THE PROBLEM
Copy out every line in the records below that contains the word "will". Case counts.

Records
———

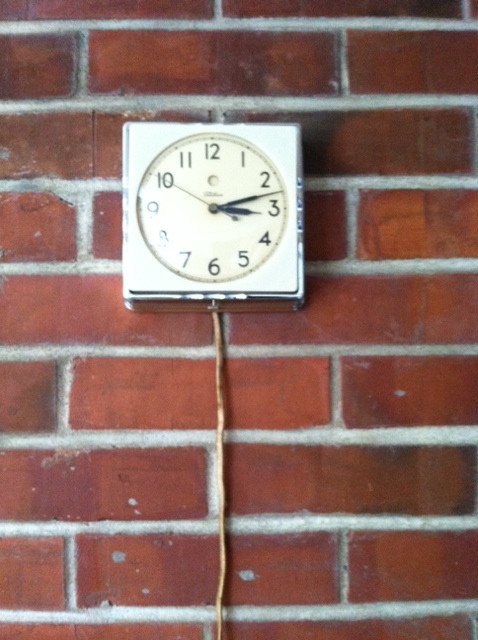
Where is `cord`? This screenshot has height=640, width=478. cord is located at coordinates (218, 460).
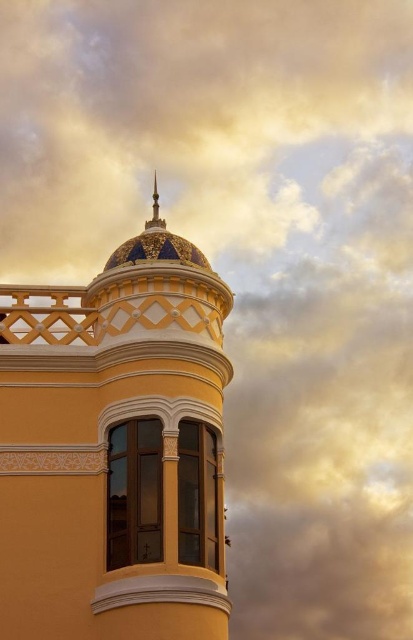
You are standing in front of the building and want to take a photo of the matte yellow bell tower at center and the gold metallic spire at upper center. Which object will appear larger in your photo?

The matte yellow bell tower at center will appear larger in your photo because it is closer to you than the gold metallic spire at upper center.

You are an architect examining the building design. You need to determine the spatial relationship between the matte yellow bell tower at center and the gold metallic spire at upper center. Which object is located to the left of the other?

The matte yellow bell tower at center is positioned on the right side of gold metallic spire at upper center, meaning the gold metallic spire at upper center is to the left of the matte yellow bell tower at center.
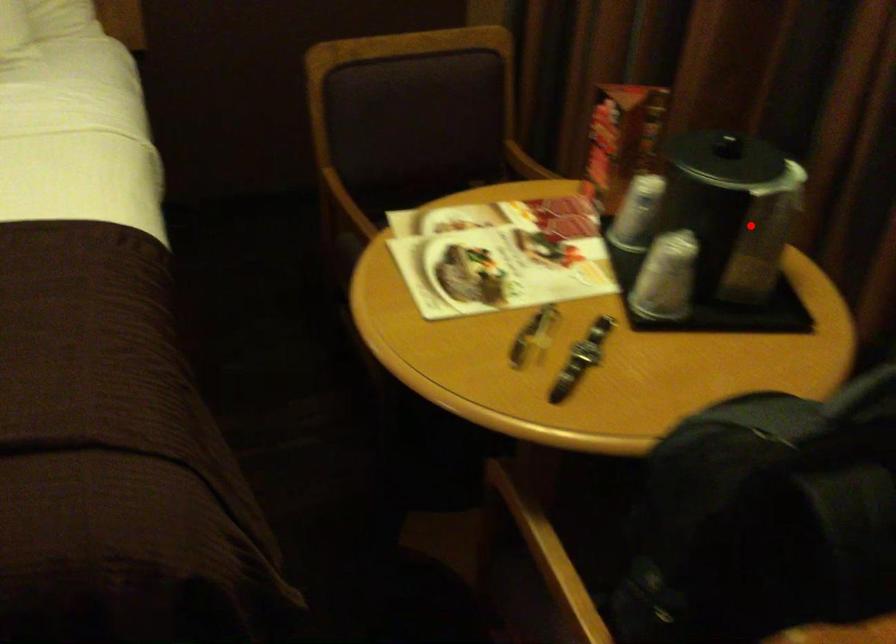
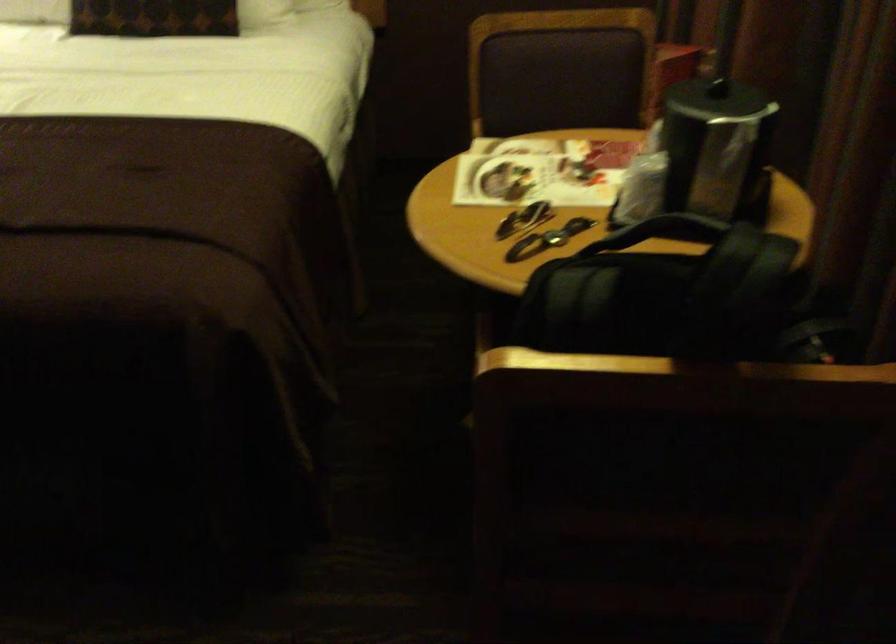
In the second image, find the point that corresponds to the highlighted location in the first image.

(717, 149)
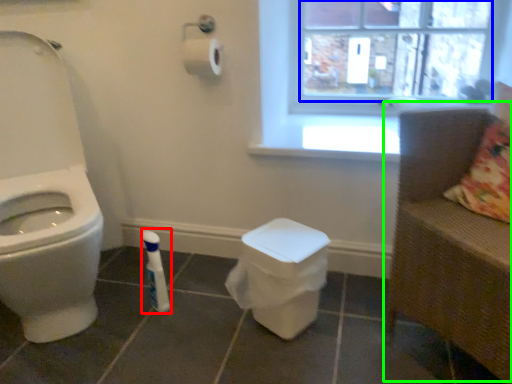
Question: Which is nearer to the toiletry (highlighted by a red box)? window screen (highlighted by a blue box) or armchair (highlighted by a green box).

Choices:
 (A) window screen
 (B) armchair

———

FULL OUTPUT
You are standing in front of the building and want to take a photo of the matte yellow bell tower at center and the gold metallic spire at upper center. Which object will appear larger in your photo?
The matte yellow bell tower at center will appear larger in your photo because it is closer to you than the gold metallic spire at upper center.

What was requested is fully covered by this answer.